When the line containing "turquoise watering can" is reached, copy it and each subsequent line of the material below exactly, through the last line.
[Start of section]
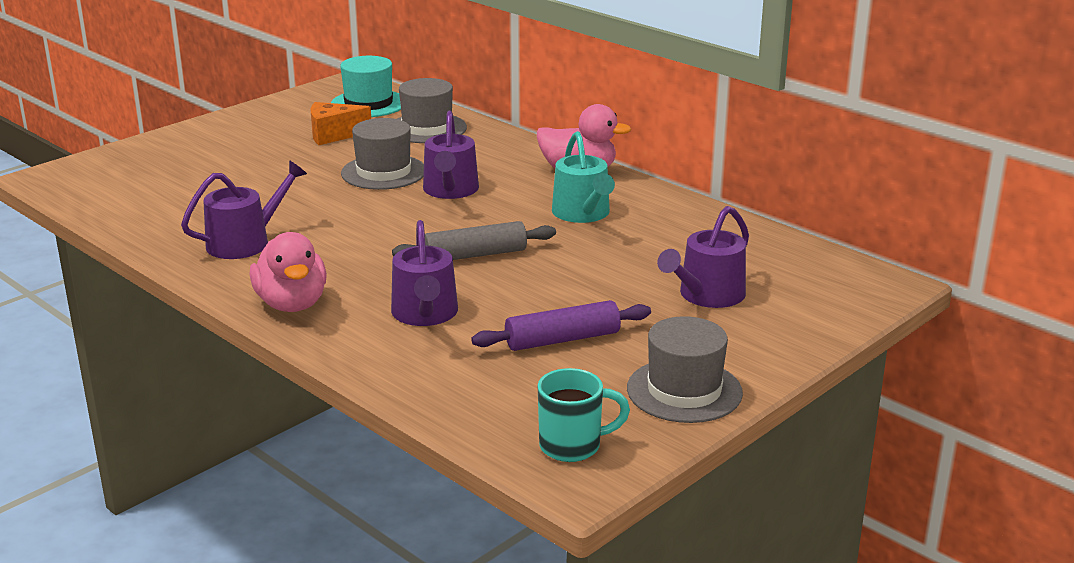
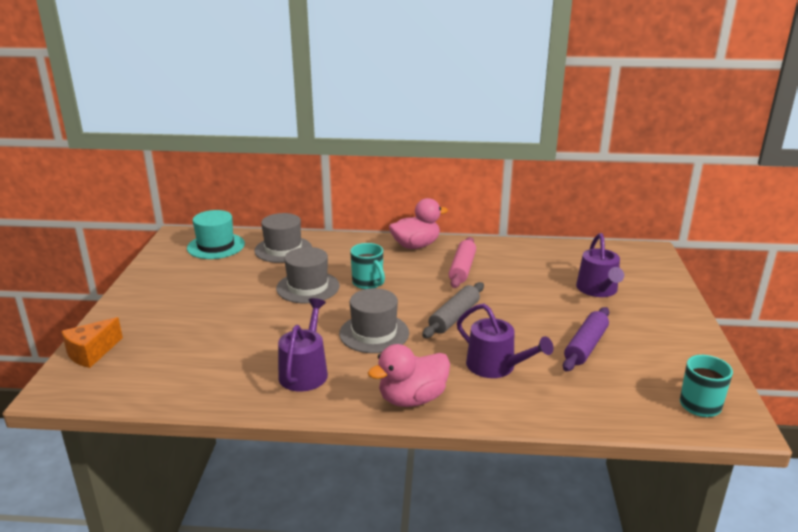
camera: 40 degrees left, 0 degrees up
pink duck [250,232,327,312] -> pink duck turned 120 degrees clockwise [368,344,450,407]
orange cheese [310,102,371,145] -> orange cheese moved to [61,317,123,368]
purple watering can [423,111,479,199] -> turquoise mug [350,243,385,289]
turquoise watering can [552,131,615,223] -> pink rolling pin [449,237,476,288]
grey hat [627,316,743,423] -> grey hat moved to [339,288,409,353]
[End of section]
(Response below):
turquoise watering can [552,131,615,223] -> pink rolling pin [449,237,476,288]
grey hat [627,316,743,423] -> grey hat moved to [339,288,409,353]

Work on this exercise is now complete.